### [Coordinate change listings]
****************************************

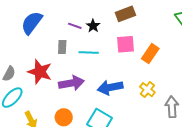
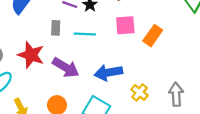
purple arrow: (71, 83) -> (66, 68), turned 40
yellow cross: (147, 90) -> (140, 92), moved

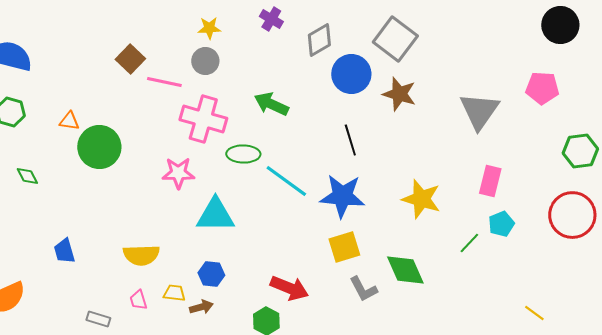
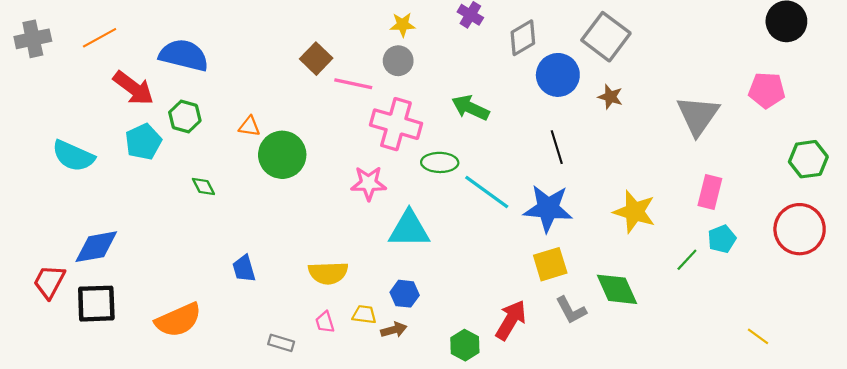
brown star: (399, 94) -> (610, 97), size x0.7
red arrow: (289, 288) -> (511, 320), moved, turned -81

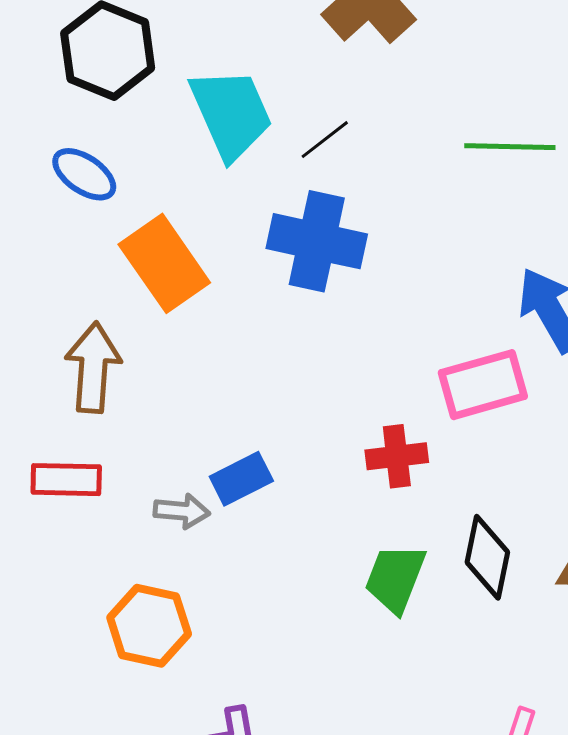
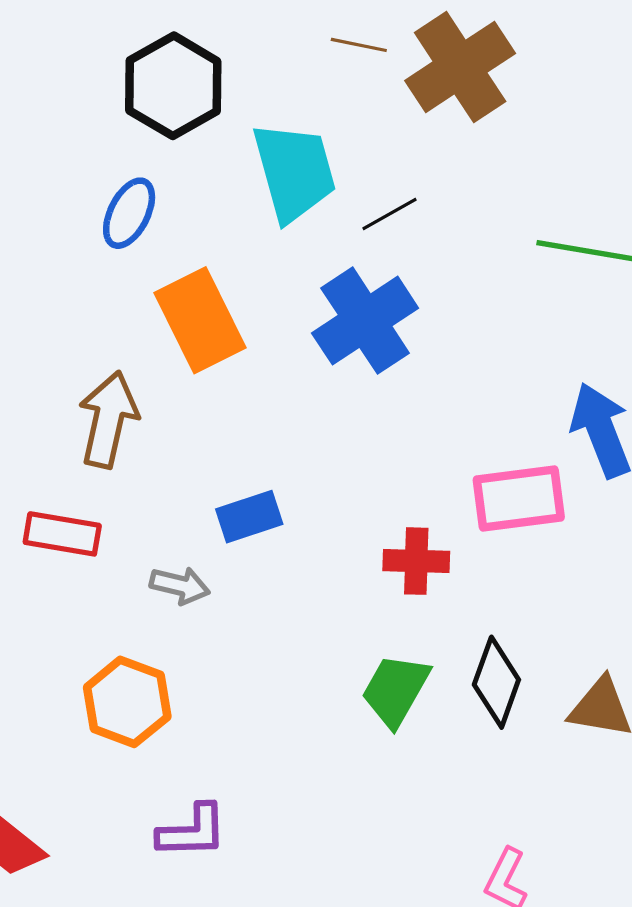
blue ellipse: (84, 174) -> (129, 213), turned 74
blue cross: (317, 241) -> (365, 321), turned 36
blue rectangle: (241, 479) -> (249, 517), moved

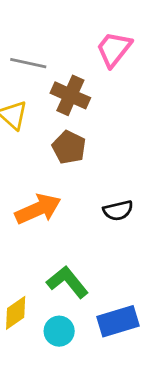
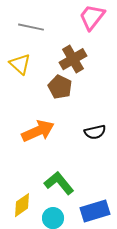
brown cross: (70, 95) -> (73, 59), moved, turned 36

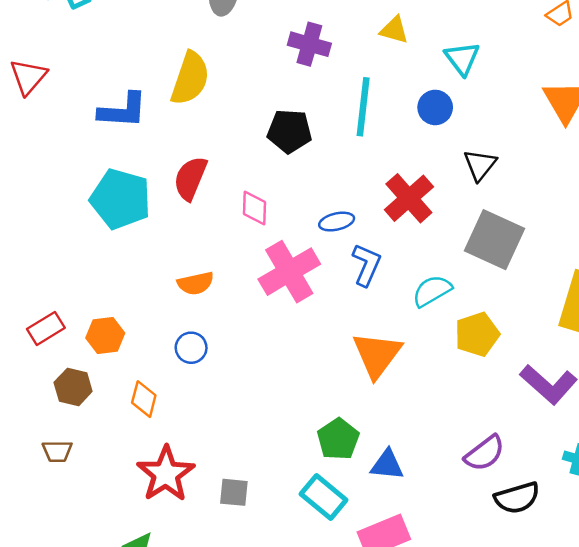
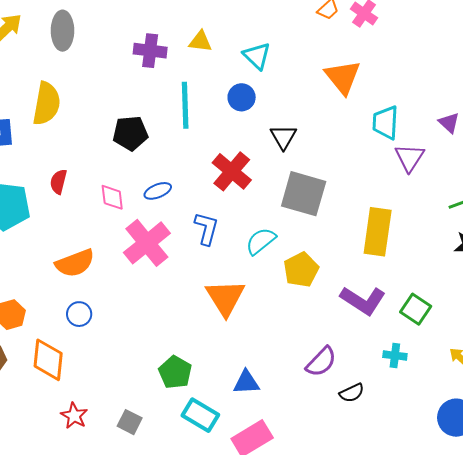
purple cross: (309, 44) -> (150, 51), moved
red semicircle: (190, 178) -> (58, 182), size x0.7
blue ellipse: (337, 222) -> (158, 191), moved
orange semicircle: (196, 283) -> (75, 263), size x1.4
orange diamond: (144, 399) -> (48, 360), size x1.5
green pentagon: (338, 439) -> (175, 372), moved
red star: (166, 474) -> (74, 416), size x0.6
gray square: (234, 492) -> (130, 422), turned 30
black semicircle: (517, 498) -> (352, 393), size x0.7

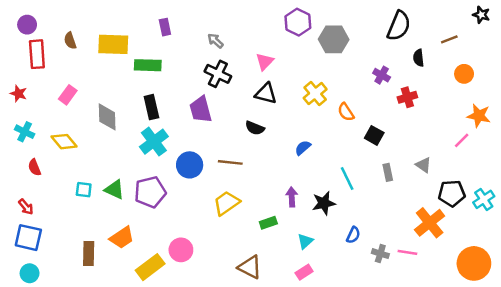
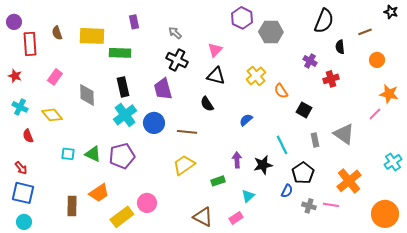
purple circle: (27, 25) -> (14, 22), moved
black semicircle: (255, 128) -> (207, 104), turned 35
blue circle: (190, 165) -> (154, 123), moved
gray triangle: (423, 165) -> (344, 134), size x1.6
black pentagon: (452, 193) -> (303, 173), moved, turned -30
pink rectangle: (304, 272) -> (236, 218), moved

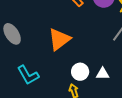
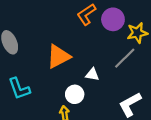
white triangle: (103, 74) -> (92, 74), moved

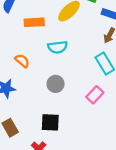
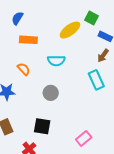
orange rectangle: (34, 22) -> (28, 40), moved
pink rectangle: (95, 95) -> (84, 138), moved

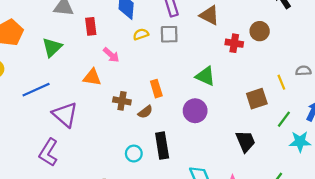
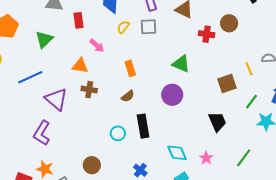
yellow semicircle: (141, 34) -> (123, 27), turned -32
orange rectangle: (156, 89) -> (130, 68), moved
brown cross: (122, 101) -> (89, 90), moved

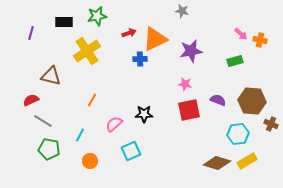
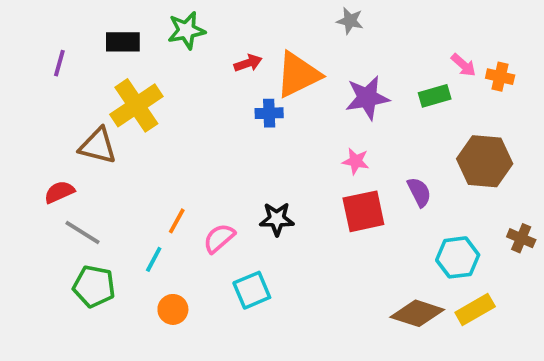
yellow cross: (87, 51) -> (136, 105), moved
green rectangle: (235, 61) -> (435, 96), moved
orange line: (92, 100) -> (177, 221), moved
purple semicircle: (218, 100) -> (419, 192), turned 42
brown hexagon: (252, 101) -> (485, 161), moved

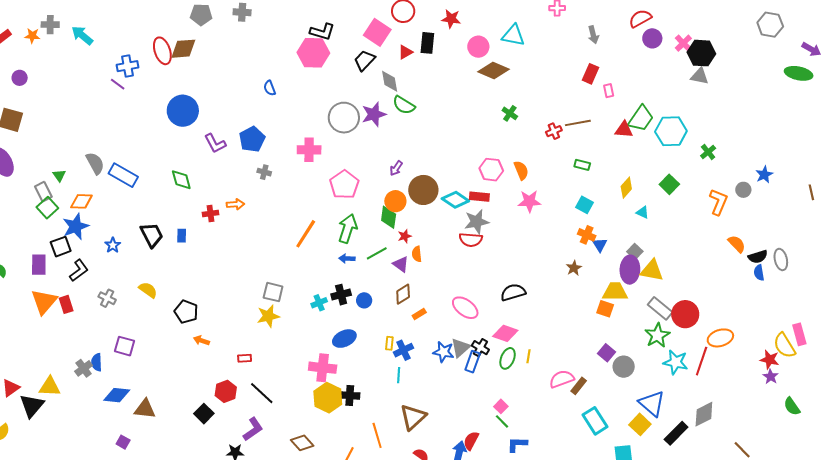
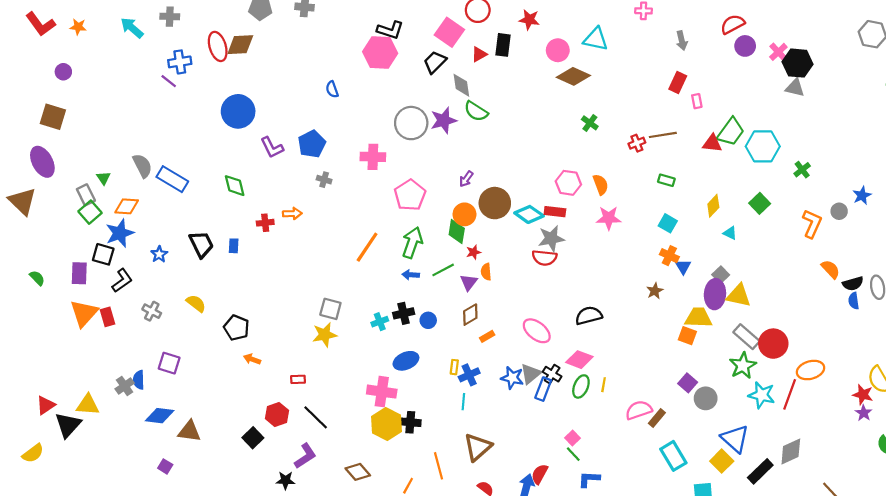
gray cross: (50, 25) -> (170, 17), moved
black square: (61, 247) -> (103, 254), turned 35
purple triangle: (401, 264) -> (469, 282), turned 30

****************************************

### [Try it]
Starting with the line that has "gray square: (234, 492)" and going on through the line that has "black pentagon: (452, 193)", transcribe the records above exactly, but skip the pictures.

### [Your solution]
gray square: (234, 492) -> (130, 422), turned 30
black semicircle: (517, 498) -> (352, 393), size x0.7

purple circle: (27, 25) -> (14, 22), moved
black semicircle: (255, 128) -> (207, 104), turned 35
blue circle: (190, 165) -> (154, 123), moved
gray triangle: (423, 165) -> (344, 134), size x1.6
black pentagon: (452, 193) -> (303, 173), moved, turned -30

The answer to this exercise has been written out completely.